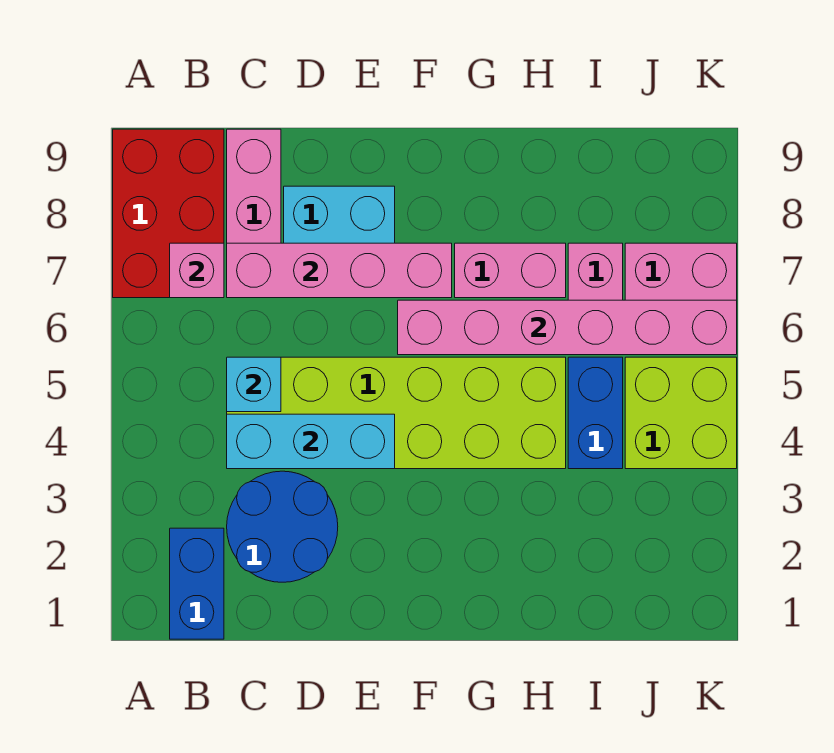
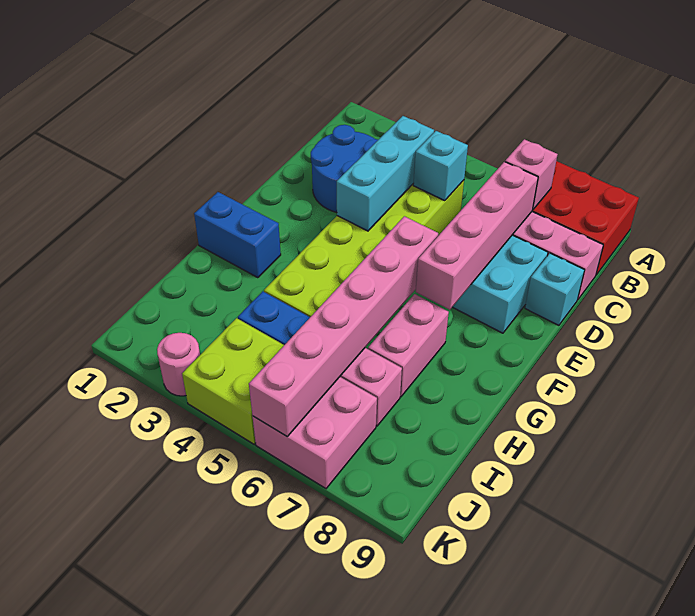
blue brick B1:B2 level 1 -> blue brick G1:G2 level 1
none -> cyan brick D9 level 1
none -> pink round brick K3 level 1

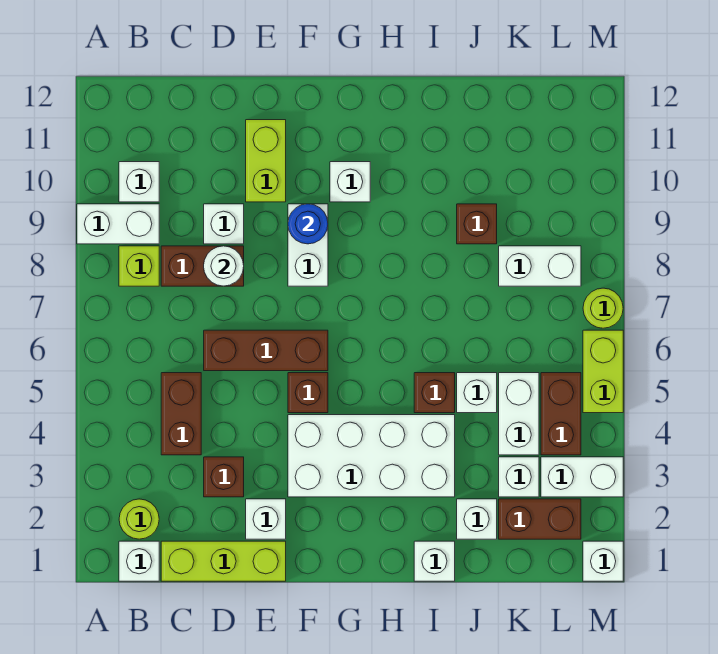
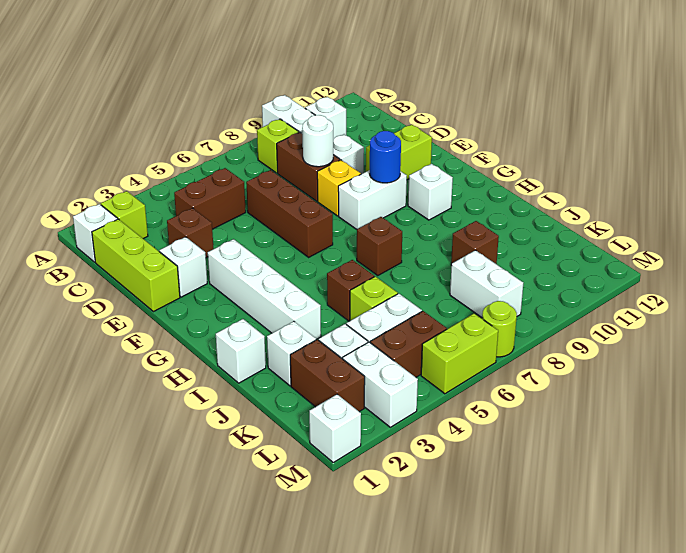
lime round brick B2 level 1 -> lime brick B2 level 1
none -> yellow brick E8 level 1
white brick F3:I4 level 1 -> white brick F3:I3 level 1
brown brick F5 level 1 -> brown brick H7 level 1
white brick J5 level 1 -> lime brick J5 level 1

***

WHAT TO DO - Quote exactly the line containing "lime round brick" and every later line through the end of the listing, and no other lines.

RESULT BELOW -
lime round brick B2 level 1 -> lime brick B2 level 1
none -> yellow brick E8 level 1
white brick F3:I4 level 1 -> white brick F3:I3 level 1
brown brick F5 level 1 -> brown brick H7 level 1
white brick J5 level 1 -> lime brick J5 level 1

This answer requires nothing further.